# EXERCISE
Copy the data below verbatim, from the line containing "Considering the sizes" to the line containing "transparent glass window at upper right is shorter", including both of those lines and nothing else.

# PROVIDED MATERIAL

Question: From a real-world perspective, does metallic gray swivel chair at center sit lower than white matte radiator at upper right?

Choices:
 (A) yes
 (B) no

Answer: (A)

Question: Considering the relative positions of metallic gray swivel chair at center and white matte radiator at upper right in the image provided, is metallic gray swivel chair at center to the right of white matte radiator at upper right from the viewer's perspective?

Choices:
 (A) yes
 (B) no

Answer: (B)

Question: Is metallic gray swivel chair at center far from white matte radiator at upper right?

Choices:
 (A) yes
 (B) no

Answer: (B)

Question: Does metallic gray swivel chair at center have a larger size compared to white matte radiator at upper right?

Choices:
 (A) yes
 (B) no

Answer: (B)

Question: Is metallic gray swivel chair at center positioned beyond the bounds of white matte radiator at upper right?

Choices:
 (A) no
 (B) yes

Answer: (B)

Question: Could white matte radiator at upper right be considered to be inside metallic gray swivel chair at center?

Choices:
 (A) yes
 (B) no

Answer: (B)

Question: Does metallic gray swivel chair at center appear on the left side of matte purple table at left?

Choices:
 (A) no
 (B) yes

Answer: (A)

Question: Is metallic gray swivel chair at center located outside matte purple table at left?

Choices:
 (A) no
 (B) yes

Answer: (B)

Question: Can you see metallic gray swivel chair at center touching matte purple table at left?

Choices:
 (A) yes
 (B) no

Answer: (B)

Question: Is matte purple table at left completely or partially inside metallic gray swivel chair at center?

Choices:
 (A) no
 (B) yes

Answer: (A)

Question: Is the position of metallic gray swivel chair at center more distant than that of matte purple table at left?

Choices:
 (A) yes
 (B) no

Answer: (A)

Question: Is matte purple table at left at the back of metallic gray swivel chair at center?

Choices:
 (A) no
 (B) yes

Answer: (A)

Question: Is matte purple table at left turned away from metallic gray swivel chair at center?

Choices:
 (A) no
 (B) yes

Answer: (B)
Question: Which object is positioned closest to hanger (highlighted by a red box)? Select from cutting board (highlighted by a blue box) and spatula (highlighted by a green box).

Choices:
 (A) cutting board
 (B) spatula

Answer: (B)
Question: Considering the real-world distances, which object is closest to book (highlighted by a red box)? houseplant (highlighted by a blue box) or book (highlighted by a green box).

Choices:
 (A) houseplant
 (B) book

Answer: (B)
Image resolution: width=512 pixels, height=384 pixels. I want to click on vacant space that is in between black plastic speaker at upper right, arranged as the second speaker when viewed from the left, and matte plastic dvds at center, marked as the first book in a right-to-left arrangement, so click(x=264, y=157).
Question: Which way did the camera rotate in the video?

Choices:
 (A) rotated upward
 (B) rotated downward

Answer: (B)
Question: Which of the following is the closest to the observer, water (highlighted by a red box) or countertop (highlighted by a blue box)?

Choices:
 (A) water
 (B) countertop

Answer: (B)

* * *

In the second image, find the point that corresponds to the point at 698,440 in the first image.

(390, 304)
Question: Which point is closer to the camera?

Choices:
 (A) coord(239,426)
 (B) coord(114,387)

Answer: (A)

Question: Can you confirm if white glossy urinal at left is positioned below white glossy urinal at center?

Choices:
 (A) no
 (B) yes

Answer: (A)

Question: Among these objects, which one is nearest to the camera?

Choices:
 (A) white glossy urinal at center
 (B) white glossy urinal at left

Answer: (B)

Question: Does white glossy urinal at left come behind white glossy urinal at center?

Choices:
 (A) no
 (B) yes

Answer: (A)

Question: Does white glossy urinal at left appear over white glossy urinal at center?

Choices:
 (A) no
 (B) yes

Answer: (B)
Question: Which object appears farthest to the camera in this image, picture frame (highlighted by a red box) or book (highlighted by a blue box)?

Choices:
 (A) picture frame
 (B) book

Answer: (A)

--

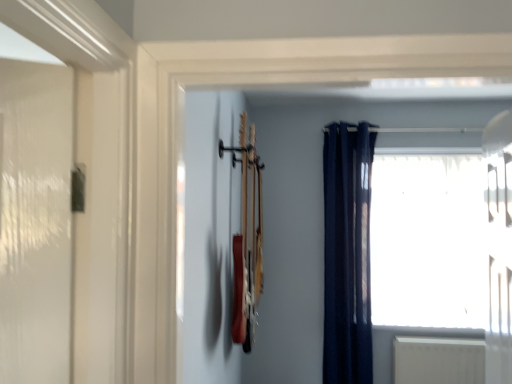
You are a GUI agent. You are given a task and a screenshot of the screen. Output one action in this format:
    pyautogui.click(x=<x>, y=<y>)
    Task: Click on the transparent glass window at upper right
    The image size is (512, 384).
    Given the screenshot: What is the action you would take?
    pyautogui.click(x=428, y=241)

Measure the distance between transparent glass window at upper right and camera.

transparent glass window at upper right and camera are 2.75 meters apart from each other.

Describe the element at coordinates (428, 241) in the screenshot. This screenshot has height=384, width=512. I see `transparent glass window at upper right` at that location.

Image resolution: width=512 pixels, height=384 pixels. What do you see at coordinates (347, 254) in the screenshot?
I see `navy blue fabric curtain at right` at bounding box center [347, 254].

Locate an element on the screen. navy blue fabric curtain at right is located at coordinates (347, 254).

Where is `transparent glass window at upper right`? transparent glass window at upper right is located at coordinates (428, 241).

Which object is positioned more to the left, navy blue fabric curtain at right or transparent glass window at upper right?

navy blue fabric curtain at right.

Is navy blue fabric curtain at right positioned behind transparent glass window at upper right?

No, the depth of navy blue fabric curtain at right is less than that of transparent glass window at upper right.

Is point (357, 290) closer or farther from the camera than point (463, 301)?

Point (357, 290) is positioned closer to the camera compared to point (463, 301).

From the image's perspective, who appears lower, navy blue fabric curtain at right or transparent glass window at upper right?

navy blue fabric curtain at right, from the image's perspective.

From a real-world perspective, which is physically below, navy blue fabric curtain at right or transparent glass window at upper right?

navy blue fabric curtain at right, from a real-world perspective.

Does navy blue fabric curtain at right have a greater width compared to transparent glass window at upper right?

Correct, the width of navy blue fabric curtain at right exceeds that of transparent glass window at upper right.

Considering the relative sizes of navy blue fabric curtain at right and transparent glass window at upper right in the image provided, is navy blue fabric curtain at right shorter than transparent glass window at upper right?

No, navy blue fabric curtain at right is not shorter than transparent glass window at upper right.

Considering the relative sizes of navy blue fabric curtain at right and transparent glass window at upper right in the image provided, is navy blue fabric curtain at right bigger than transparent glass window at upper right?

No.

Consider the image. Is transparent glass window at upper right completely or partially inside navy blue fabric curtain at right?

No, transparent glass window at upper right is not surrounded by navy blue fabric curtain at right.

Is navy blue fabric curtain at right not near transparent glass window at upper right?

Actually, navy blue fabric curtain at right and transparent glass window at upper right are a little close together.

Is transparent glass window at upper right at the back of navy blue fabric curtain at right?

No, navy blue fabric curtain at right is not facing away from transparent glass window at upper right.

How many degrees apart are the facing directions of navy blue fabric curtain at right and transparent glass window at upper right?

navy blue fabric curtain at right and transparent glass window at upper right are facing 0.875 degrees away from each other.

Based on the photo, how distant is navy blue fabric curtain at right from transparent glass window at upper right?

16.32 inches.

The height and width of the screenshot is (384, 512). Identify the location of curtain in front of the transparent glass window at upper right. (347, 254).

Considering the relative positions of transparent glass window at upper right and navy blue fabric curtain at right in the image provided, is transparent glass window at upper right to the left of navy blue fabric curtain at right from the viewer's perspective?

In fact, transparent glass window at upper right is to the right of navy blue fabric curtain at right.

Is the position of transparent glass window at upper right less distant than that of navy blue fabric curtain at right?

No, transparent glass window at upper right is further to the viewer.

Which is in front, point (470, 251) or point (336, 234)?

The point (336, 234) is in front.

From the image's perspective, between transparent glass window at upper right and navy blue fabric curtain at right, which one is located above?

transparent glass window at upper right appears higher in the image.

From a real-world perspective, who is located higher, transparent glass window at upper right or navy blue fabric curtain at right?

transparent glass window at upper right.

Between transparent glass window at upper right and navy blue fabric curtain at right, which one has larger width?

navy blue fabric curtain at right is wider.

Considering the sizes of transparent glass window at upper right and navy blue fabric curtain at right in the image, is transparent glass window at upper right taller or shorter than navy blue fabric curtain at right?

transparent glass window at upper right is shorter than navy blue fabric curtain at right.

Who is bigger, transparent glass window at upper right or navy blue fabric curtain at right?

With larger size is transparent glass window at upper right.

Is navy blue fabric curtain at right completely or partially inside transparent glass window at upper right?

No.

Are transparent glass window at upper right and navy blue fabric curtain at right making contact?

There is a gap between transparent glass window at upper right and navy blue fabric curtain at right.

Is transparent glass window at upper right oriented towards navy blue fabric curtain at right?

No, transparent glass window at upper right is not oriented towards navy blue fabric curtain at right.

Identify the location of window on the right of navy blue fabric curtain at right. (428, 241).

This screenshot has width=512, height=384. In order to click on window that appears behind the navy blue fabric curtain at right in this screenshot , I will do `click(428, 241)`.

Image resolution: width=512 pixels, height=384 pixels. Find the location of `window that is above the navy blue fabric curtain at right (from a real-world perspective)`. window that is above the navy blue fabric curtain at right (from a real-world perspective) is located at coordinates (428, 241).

# RESULT BELOW
Considering the sizes of transparent glass window at upper right and navy blue fabric curtain at right in the image, is transparent glass window at upper right taller or shorter than navy blue fabric curtain at right?

transparent glass window at upper right is shorter than navy blue fabric curtain at right.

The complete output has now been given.